Image change detection data
────
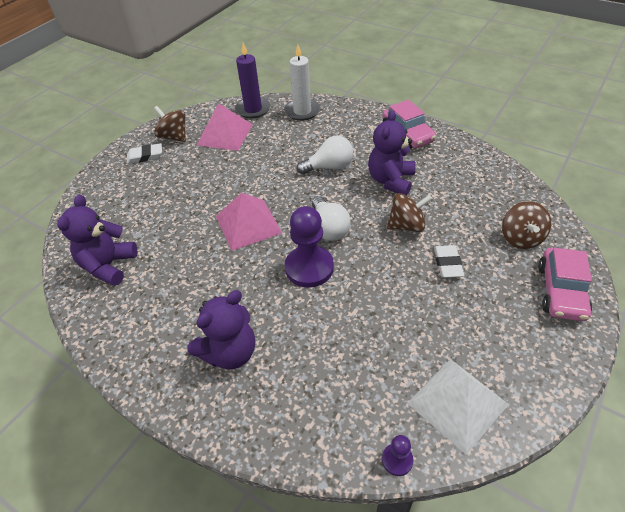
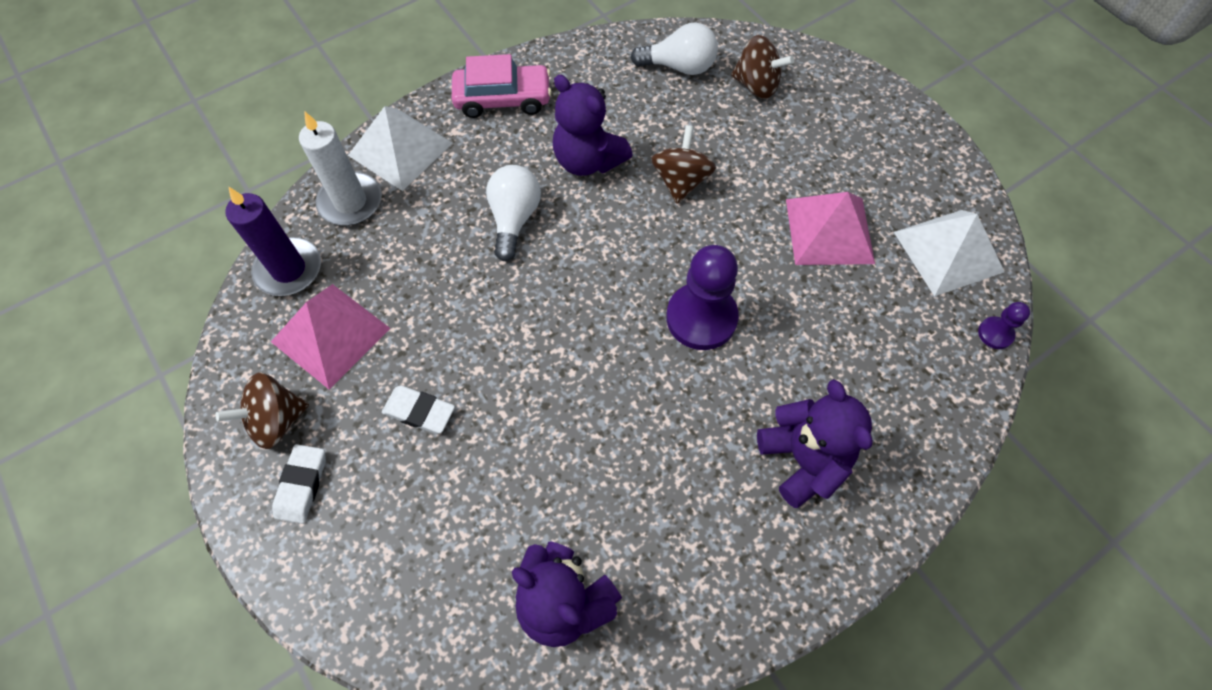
camera: 70 degrees left, 15 degrees up
pink pyramid [216,193,282,251] -> pink pyramid moved to [786,192,875,265]
white light bulb [312,196,350,241] -> white light bulb moved to [631,22,718,75]
white eraser [434,245,464,278] -> white eraser moved to [382,385,455,434]
pink car [538,248,592,321] -> none
none -> white pyramid [348,106,453,191]

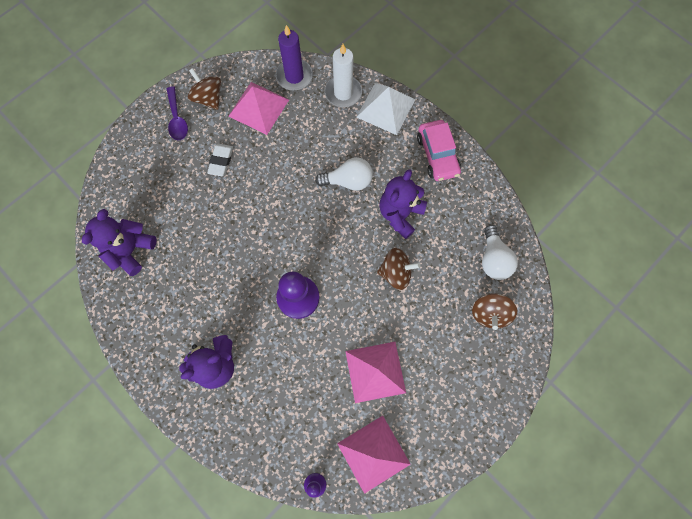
camera: 80 degrees right, 10 degrees up
white eraser [272,444,326,524] -> purple spoon [167,86,188,140]
white pyramid [894,210,1004,296] -> pink pyramid [337,416,411,494]

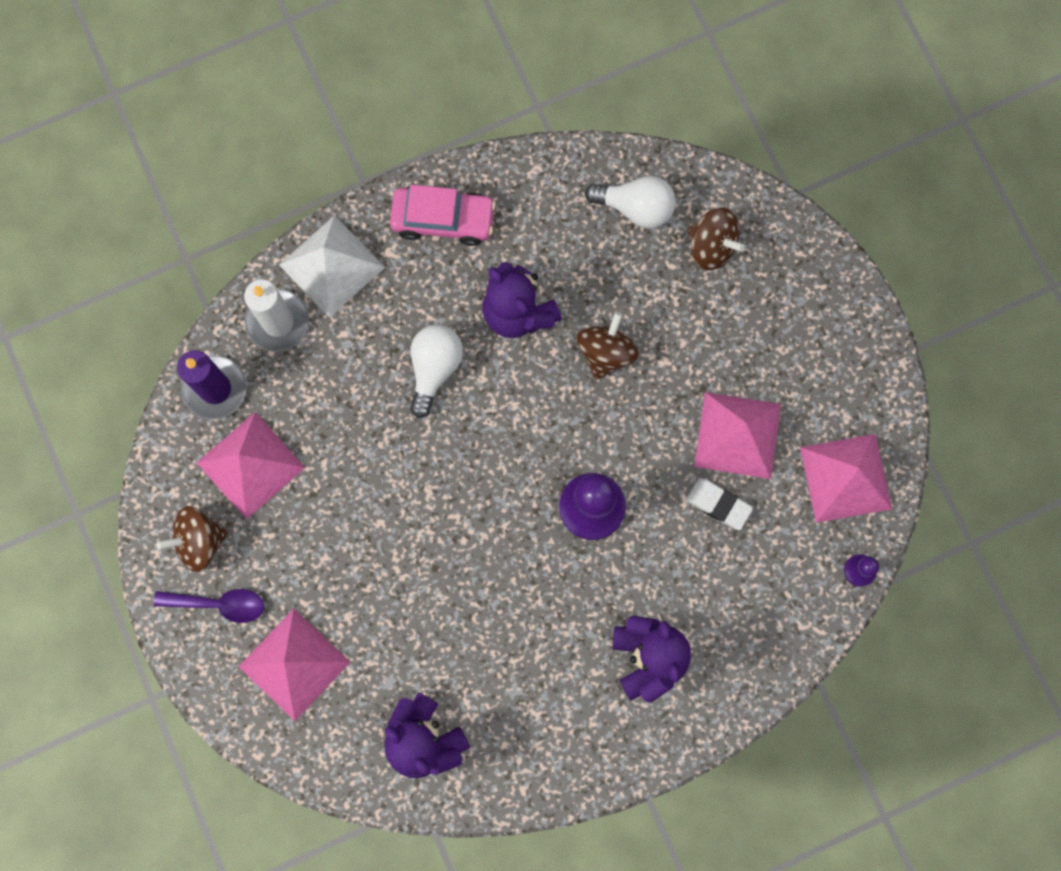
camera: 70 degrees left, 5 degrees up
white eraser [207,144,233,176] -> white eraser moved to [686,478,753,530]
none -> pink pyramid [239,609,350,721]

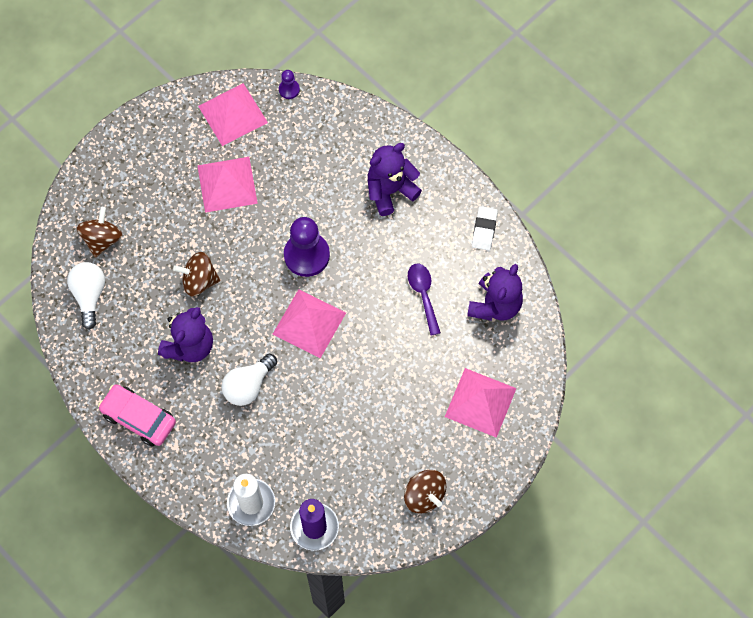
camera: 110 degrees left, 10 degrees down
purple spoon [154,589,264,623] -> purple spoon moved to [408,264,441,336]
pink pyramid [197,412,305,520] -> pink pyramid moved to [273,289,346,358]
white pyramid [279,215,385,318] -> none
pink car [390,185,496,246] -> pink car turned 45 degrees counterclockwise [98,384,176,447]
white light bulb [410,325,463,418] -> white light bulb turned 45 degrees counterclockwise [222,354,277,406]
white eraser [686,478,753,530] -> white eraser moved to [472,206,498,251]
────
→ **What you are asked to do**
Using only the data above, copy out the lines that include the word "bulb".

→ **Result of the exercise**
white light bulb [312,196,350,241] -> white light bulb moved to [631,22,718,75]
white light bulb [410,325,463,418] -> white light bulb turned 45 degrees counterclockwise [222,354,277,406]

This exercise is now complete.